▸ About this exercise
Please write the following entries out once more, exactly.

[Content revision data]
┏━━

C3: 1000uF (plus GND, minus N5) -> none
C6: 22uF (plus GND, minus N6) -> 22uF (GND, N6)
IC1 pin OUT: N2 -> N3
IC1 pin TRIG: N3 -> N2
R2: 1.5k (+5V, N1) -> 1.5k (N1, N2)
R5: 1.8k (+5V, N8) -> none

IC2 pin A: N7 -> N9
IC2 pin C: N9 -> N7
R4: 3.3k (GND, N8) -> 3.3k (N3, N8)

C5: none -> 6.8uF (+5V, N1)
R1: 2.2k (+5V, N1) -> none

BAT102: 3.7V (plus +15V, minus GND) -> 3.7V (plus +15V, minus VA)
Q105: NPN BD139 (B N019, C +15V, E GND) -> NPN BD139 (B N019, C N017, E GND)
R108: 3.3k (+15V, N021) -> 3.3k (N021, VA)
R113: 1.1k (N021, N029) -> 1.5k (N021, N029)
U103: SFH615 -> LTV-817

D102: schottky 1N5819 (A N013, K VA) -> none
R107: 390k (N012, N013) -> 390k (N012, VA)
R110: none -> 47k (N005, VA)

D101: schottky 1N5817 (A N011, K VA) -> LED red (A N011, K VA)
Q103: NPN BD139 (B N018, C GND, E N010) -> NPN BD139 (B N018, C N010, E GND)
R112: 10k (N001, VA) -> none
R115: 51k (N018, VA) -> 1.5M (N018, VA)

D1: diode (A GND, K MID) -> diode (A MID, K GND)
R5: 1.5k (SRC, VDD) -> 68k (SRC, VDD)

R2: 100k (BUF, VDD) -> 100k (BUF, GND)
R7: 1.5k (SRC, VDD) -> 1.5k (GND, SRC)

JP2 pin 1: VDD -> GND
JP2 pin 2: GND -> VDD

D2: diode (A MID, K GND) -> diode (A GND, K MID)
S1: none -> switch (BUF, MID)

┗━━

▸ Output for this exercise
C3: 1000uF (plus GND, minus N5) -> none
C6: 22uF (plus GND, minus N6) -> 22uF (GND, N6)
IC1 pin OUT: N2 -> N3
IC1 pin TRIG: N3 -> N2
R2: 1.5k (+5V, N1) -> 1.5k (N1, N2)
R5: 1.8k (+5V, N8) -> none

IC2 pin A: N7 -> N9
IC2 pin C: N9 -> N7
R4: 3.3k (GND, N8) -> 3.3k (N3, N8)

C5: none -> 6.8uF (+5V, N1)
R1: 2.2k (+5V, N1) -> none

BAT102: 3.7V (plus +15V, minus GND) -> 3.7V (plus +15V, minus VA)
Q105: NPN BD139 (B N019, C +15V, E GND) -> NPN BD139 (B N019, C N017, E GND)
R108: 3.3k (+15V, N021) -> 3.3k (N021, VA)
R113: 1.1k (N021, N029) -> 1.5k (N021, N029)
U103: SFH615 -> LTV-817

D102: schottky 1N5819 (A N013, K VA) -> none
R107: 390k (N012, N013) -> 390k (N012, VA)
R110: none -> 47k (N005, VA)

D101: schottky 1N5817 (A N011, K VA) -> LED red (A N011, K VA)
Q103: NPN BD139 (B N018, C GND, E N010) -> NPN BD139 (B N018, C N010, E GND)
R112: 10k (N001, VA) -> none
R115: 51k (N018, VA) -> 1.5M (N018, VA)

D1: diode (A GND, K MID) -> diode (A MID, K GND)
R5: 1.5k (SRC, VDD) -> 68k (SRC, VDD)

R2: 100k (BUF, VDD) -> 100k (BUF, GND)
R7: 1.5k (SRC, VDD) -> 1.5k (GND, SRC)

JP2 pin 1: VDD -> GND
JP2 pin 2: GND -> VDD

D2: diode (A MID, K GND) -> diode (A GND, K MID)
S1: none -> switch (BUF, MID)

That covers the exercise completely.